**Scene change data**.

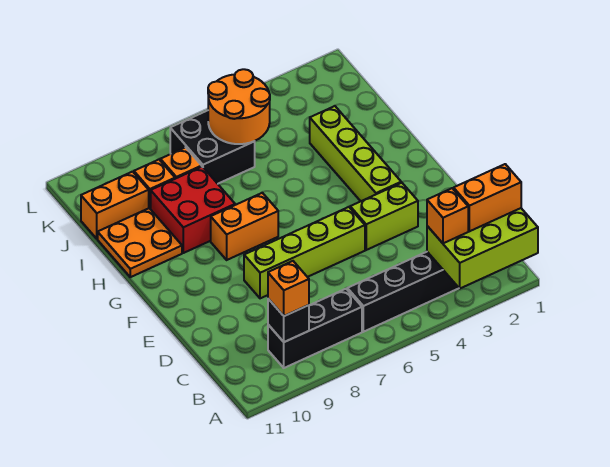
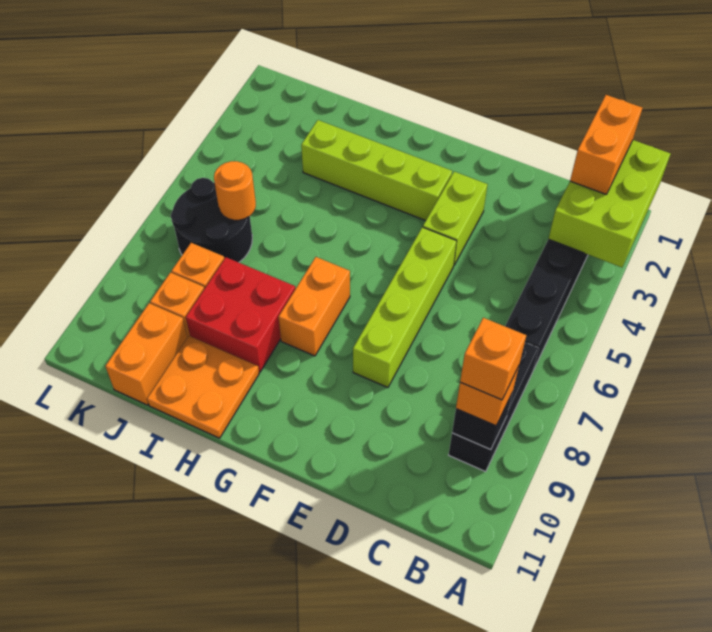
orange brick B3 level 3 -> orange brick B9 level 4
orange round brick J5:K6 level 2 -> orange round brick J6 level 2
black brick J6:K7 level 1 -> black round brick J6:K7 level 1

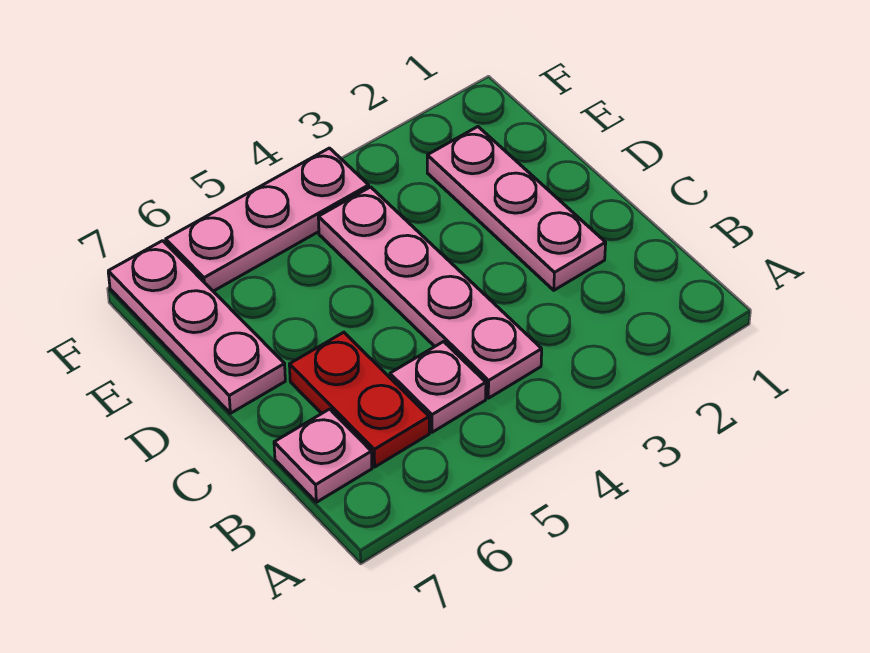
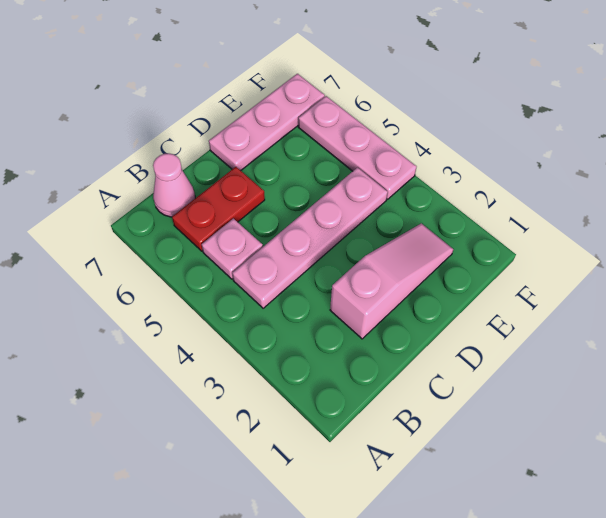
pink plate B7 level 1 -> pink cone B7 level 1
pink plate C2:E2 level 1 -> pink slope C2:E2 level 1 top C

**What to work on**.
Nothing but the lines from the one containing "pink plate B7 level 1 -> pink cone B7 level 1" through the final line of the data above is to be reproduced, each exactly as written.

**Task result**.
pink plate B7 level 1 -> pink cone B7 level 1
pink plate C2:E2 level 1 -> pink slope C2:E2 level 1 top C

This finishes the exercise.